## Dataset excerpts
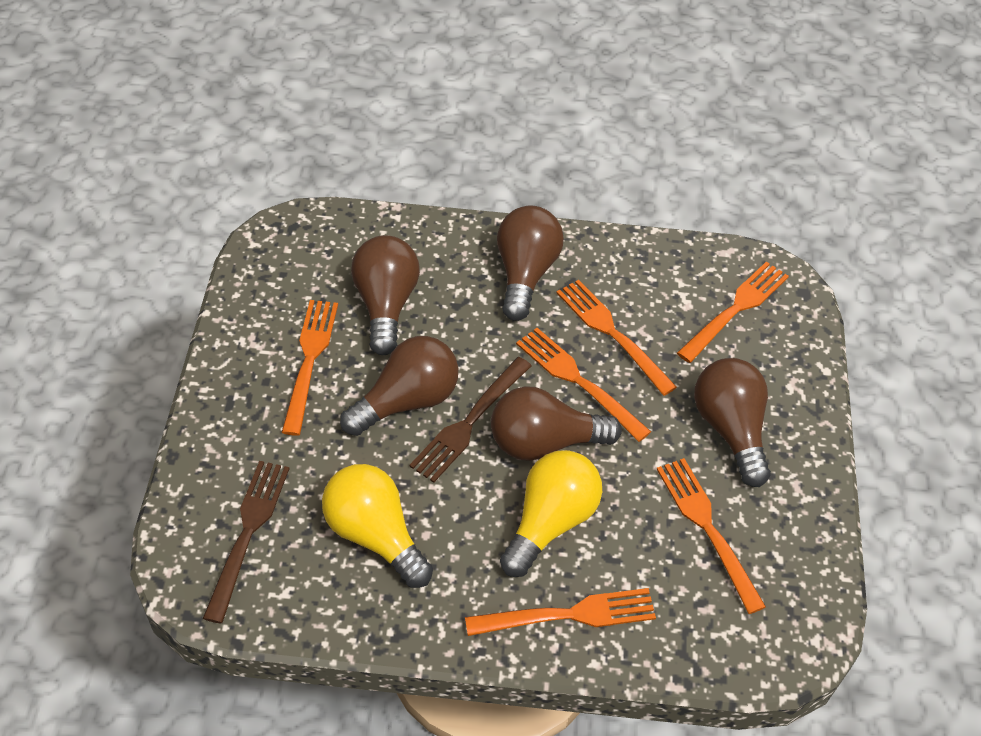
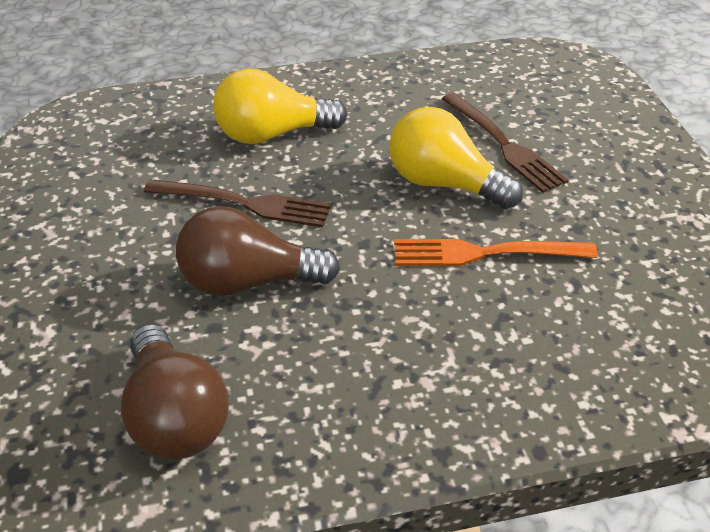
brown light bulb: 5 -> 2
orange fork: 6 -> 1

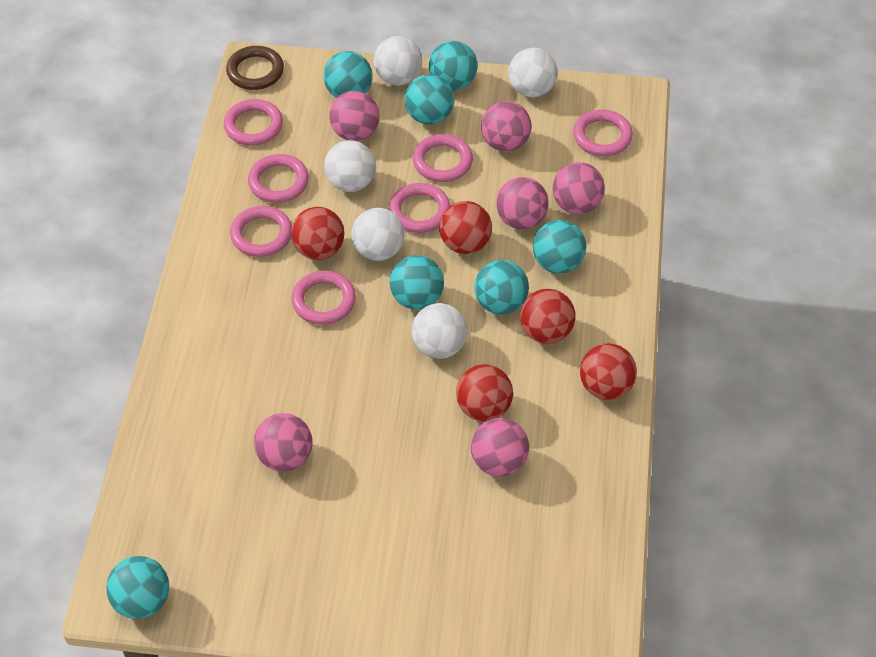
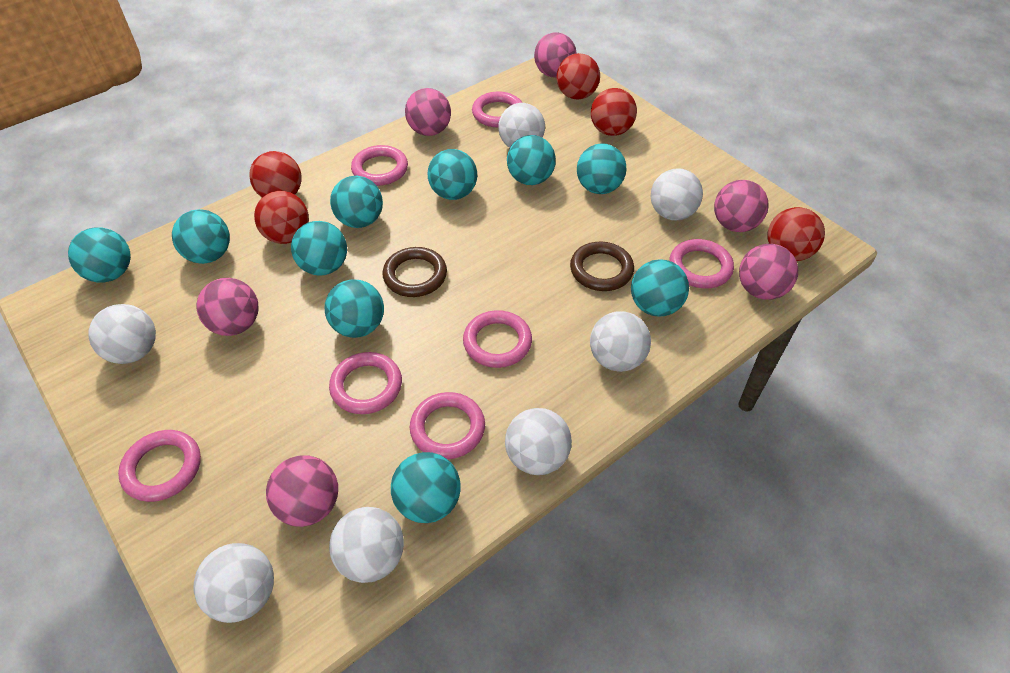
brown ring: 1 -> 2
turquoise ball: 7 -> 10
white ball: 5 -> 7

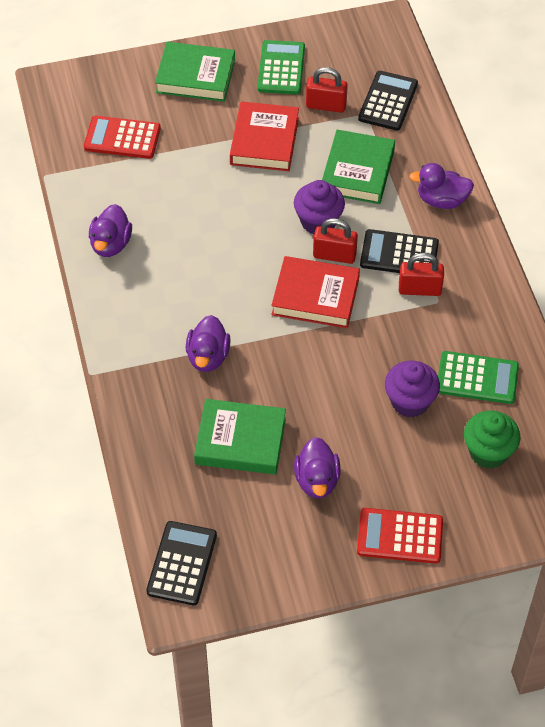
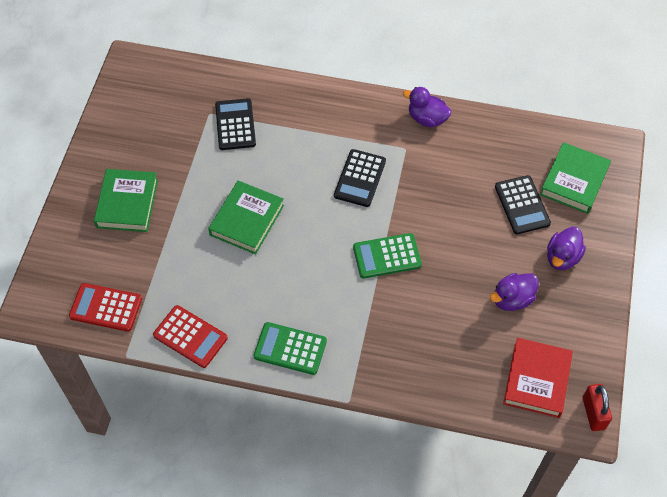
green cupcake: 1 -> 0
purple cupcake: 2 -> 0
purple duck: 4 -> 3
red book: 2 -> 1
red padlock: 3 -> 1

## Task item
Give every entry again as it is, dropping its pictures.

## Answer area
brown light bulb: 5 -> 2
orange fork: 6 -> 1

brown ring: 1 -> 2
turquoise ball: 7 -> 10
white ball: 5 -> 7

green cupcake: 1 -> 0
purple cupcake: 2 -> 0
purple duck: 4 -> 3
red book: 2 -> 1
red padlock: 3 -> 1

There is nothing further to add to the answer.